Stored dataset items:
• • • •

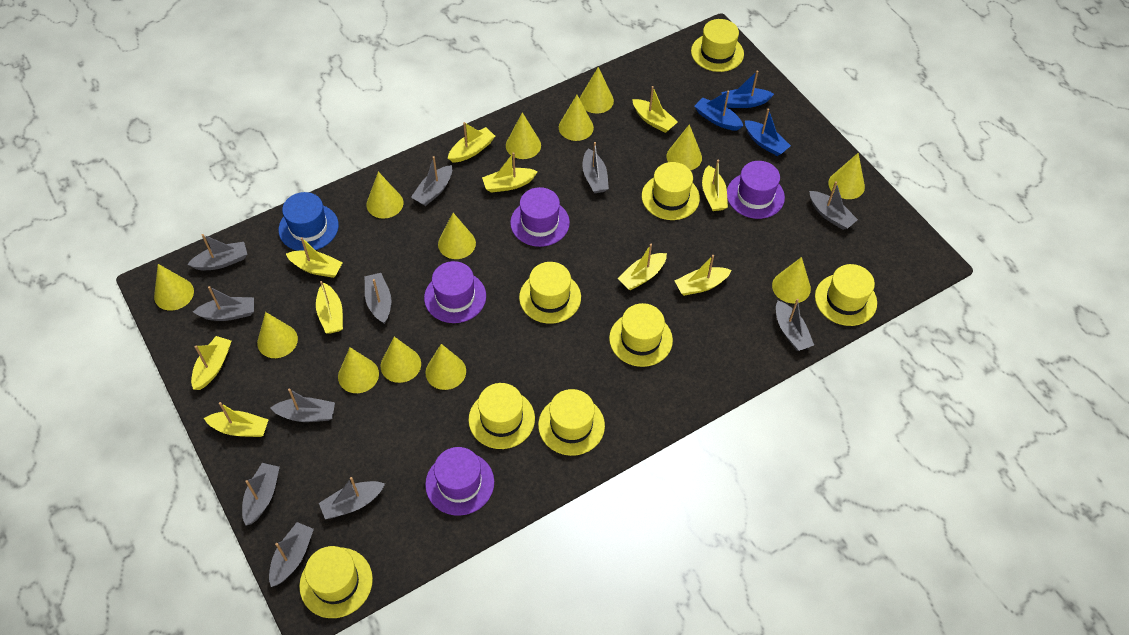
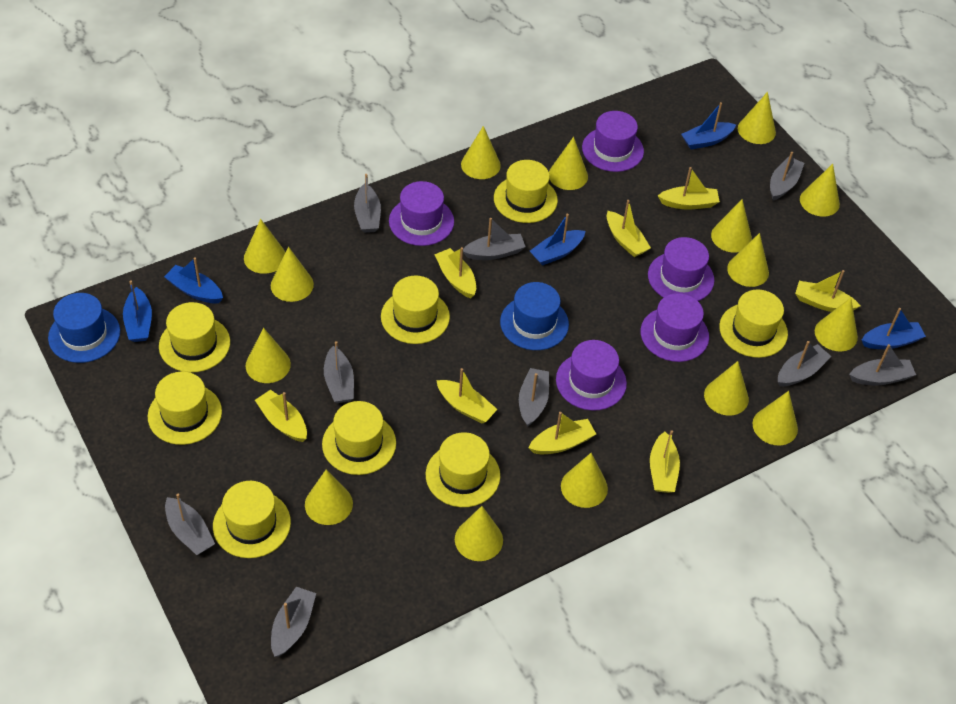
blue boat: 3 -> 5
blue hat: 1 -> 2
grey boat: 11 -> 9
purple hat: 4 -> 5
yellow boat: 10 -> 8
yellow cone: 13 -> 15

• • • •

- **ACTIVITY**
All records above are to be printed exactly, minus the pictures they contain.

- **OUTPUT FOR THIS TASK**
blue boat: 3 -> 5
blue hat: 1 -> 2
grey boat: 11 -> 9
purple hat: 4 -> 5
yellow boat: 10 -> 8
yellow cone: 13 -> 15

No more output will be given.